## START Supplied records

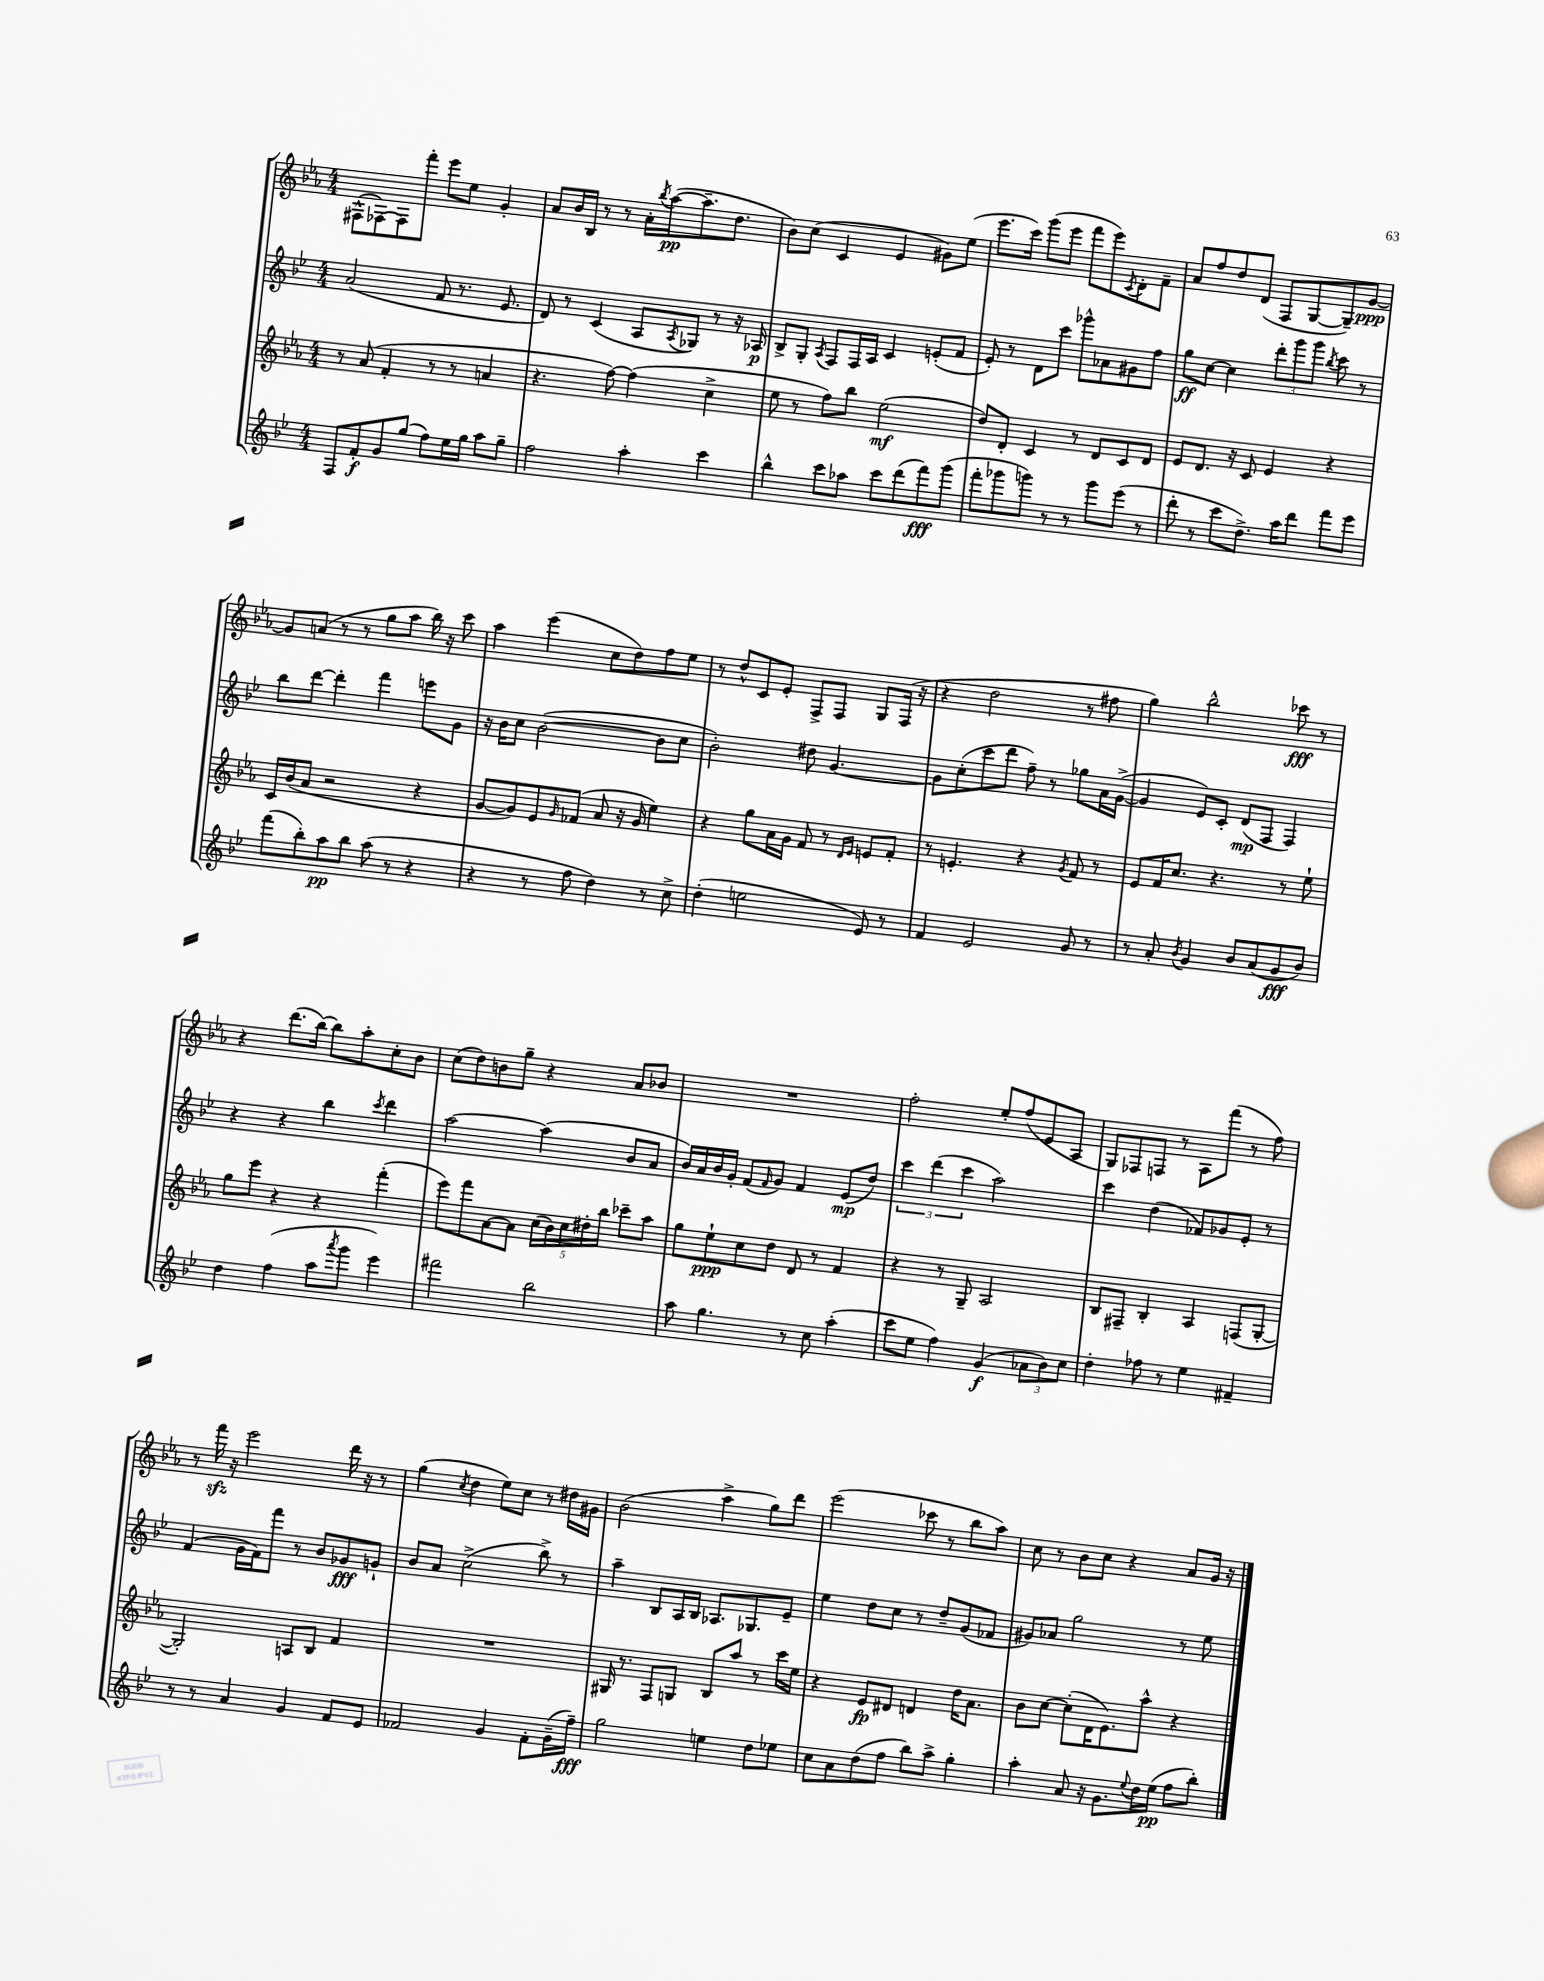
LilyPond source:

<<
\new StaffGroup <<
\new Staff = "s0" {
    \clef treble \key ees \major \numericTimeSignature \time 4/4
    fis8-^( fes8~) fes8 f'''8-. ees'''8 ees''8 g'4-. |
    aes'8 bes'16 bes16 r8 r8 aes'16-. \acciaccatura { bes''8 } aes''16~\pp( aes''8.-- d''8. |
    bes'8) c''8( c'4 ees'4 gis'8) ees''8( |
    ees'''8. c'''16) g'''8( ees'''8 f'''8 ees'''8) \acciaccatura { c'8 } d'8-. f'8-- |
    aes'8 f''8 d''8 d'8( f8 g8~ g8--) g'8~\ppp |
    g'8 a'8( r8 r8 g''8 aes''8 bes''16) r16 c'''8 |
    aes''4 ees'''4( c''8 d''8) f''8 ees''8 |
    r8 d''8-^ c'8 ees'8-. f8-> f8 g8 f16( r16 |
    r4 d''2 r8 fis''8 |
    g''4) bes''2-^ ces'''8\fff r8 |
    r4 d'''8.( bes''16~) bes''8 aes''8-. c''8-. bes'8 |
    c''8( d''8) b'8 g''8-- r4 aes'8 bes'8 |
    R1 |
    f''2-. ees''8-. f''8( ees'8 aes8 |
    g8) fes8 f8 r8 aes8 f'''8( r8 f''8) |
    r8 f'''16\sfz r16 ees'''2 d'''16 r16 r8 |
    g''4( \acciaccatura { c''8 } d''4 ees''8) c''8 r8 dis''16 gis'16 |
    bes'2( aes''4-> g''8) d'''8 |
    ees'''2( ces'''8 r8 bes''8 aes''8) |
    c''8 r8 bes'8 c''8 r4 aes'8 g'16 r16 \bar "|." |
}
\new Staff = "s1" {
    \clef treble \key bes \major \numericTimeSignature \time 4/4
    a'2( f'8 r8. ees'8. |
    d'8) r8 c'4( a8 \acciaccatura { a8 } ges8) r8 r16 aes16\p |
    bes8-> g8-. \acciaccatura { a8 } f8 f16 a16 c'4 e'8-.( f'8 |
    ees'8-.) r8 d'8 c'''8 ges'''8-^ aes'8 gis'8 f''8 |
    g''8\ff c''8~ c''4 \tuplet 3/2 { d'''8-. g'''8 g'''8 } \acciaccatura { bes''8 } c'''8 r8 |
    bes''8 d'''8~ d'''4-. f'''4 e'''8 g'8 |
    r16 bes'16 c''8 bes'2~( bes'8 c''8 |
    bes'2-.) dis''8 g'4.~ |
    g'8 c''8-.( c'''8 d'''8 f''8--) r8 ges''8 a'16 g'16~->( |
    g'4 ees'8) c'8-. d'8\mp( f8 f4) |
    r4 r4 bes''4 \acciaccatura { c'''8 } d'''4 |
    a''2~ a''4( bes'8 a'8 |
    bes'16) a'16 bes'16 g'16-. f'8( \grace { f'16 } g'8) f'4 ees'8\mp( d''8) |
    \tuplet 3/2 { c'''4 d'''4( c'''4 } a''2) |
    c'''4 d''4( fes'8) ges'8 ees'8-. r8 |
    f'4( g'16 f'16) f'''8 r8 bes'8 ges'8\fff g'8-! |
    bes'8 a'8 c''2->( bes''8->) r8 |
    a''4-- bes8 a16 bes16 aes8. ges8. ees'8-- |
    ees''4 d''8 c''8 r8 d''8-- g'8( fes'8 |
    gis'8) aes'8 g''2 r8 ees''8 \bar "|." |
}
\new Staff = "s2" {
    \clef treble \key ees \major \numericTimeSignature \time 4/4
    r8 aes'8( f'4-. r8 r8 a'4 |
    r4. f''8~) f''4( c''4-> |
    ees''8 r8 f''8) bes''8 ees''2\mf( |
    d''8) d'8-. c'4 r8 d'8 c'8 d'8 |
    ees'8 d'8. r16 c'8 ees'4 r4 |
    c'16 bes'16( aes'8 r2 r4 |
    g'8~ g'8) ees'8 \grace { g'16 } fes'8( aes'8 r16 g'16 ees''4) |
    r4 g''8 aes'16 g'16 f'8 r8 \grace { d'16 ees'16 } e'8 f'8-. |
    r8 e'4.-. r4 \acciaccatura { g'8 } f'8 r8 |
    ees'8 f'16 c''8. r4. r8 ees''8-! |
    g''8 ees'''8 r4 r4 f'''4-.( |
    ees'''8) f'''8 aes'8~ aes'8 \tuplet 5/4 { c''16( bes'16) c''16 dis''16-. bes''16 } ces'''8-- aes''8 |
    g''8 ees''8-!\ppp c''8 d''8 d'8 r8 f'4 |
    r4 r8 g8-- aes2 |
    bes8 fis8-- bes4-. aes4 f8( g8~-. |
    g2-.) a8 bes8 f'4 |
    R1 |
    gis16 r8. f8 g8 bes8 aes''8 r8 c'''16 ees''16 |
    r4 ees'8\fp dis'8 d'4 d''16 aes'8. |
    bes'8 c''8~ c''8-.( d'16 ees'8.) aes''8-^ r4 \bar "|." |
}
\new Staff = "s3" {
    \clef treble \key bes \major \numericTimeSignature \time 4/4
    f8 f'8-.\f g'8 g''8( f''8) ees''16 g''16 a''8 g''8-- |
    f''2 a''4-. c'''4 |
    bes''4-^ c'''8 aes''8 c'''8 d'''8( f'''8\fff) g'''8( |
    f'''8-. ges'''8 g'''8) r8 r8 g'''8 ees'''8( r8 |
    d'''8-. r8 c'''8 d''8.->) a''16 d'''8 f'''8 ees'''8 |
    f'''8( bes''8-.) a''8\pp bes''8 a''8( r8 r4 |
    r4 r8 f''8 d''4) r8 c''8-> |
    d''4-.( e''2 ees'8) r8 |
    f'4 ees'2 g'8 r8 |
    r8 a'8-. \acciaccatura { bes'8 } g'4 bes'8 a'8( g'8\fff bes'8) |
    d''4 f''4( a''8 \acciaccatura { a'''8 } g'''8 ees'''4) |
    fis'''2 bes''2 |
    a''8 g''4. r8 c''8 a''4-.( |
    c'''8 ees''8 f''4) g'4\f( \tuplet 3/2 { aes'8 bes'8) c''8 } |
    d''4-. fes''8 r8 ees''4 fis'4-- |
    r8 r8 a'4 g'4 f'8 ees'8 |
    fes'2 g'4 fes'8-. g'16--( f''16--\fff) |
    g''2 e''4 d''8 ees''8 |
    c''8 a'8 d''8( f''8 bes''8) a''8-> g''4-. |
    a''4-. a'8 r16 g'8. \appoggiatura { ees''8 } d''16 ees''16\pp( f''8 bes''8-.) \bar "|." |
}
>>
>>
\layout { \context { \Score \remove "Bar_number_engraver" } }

## END Supplied records

Job. Count the lines in the records above that contain the string "grace". Reply with the number alone.

Task answer. 3